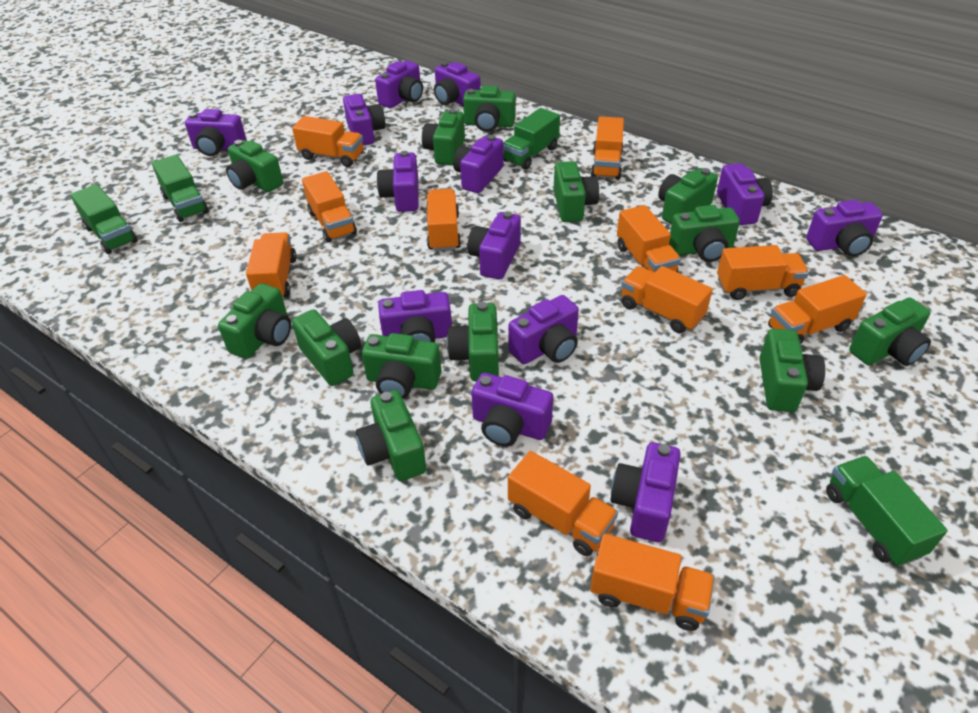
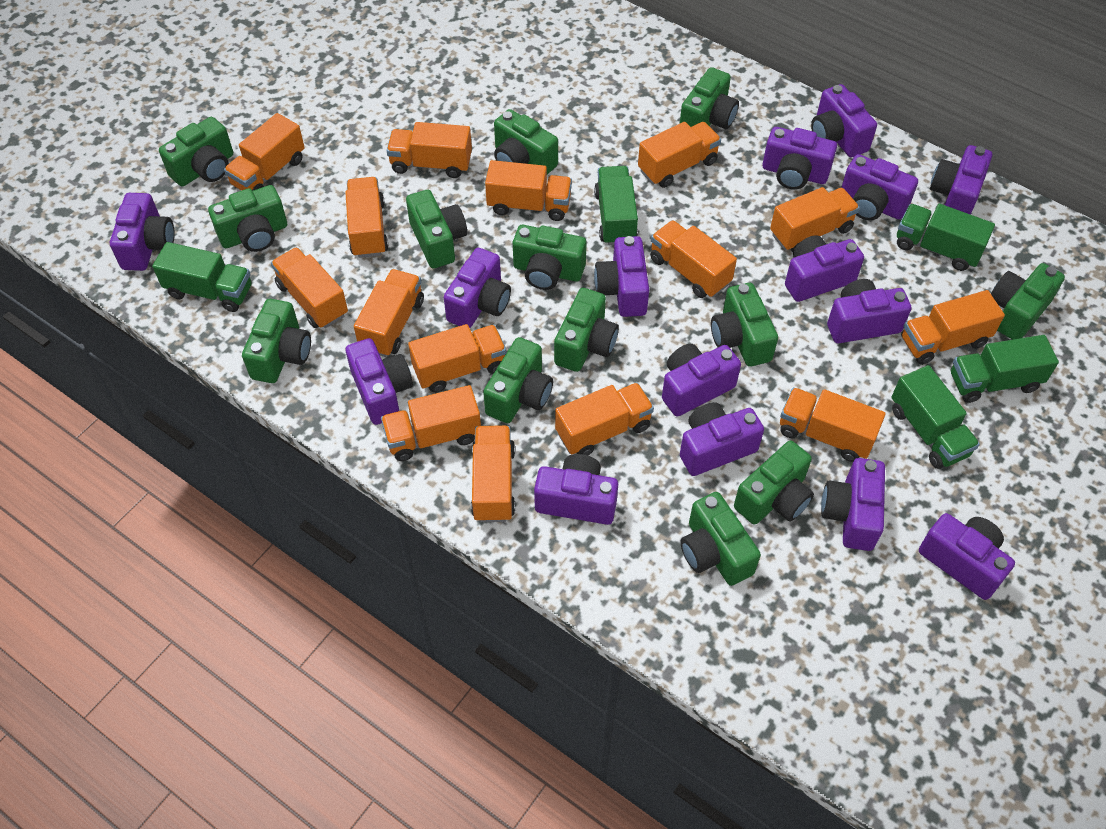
green truck: 4 -> 5
orange truck: 11 -> 15
purple camera: 13 -> 15

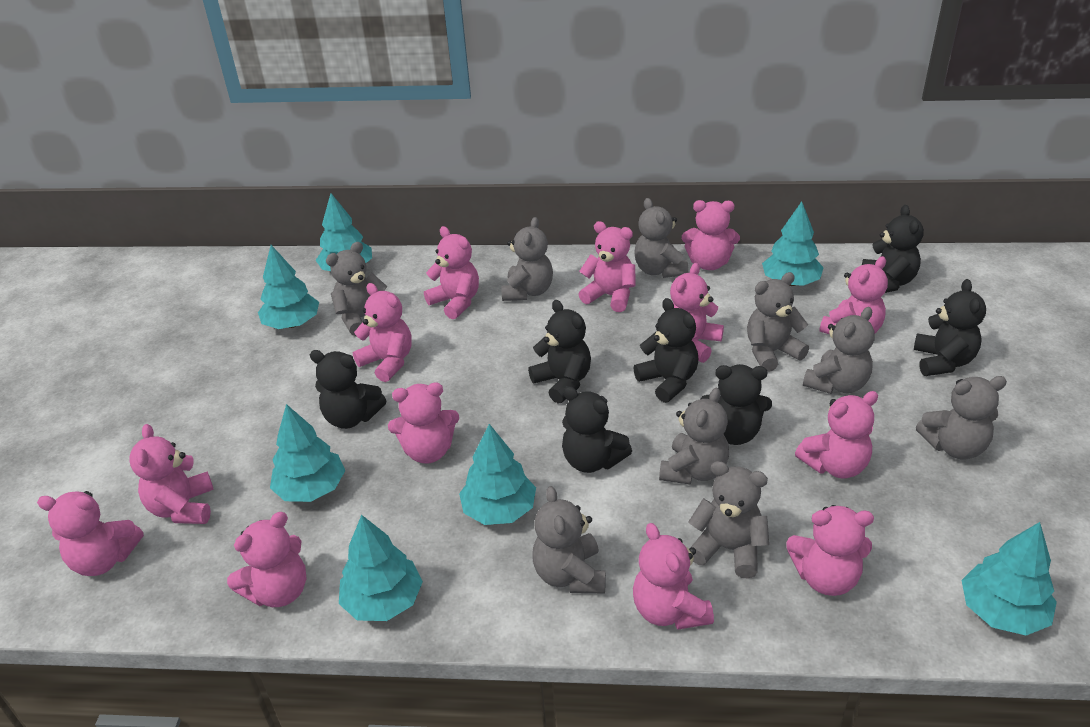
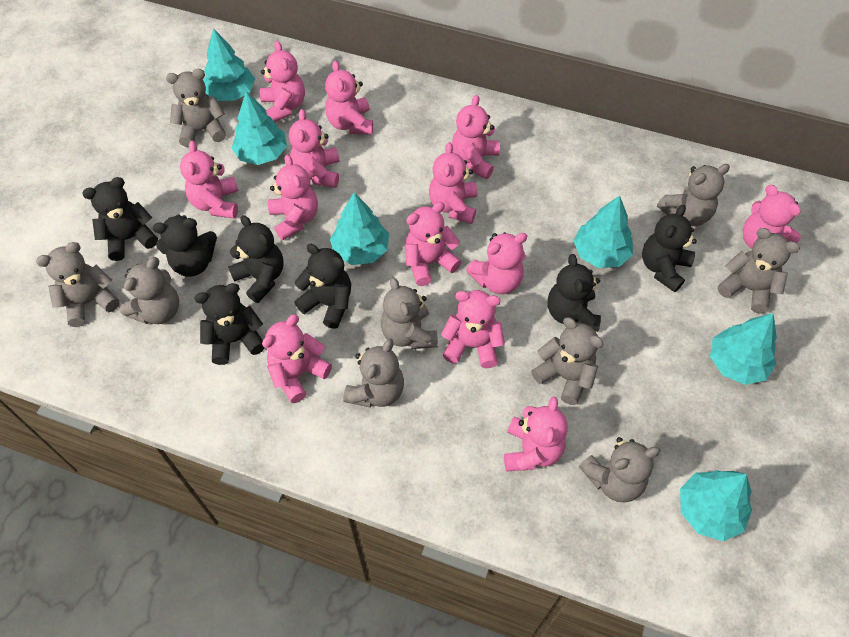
turquoise tree: 7 -> 6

__EXERCISE__:
Transcribe the lines above exactly, setting aside any picture among them.

__ANSWER BOX__:
green truck: 4 -> 5
orange truck: 11 -> 15
purple camera: 13 -> 15

turquoise tree: 7 -> 6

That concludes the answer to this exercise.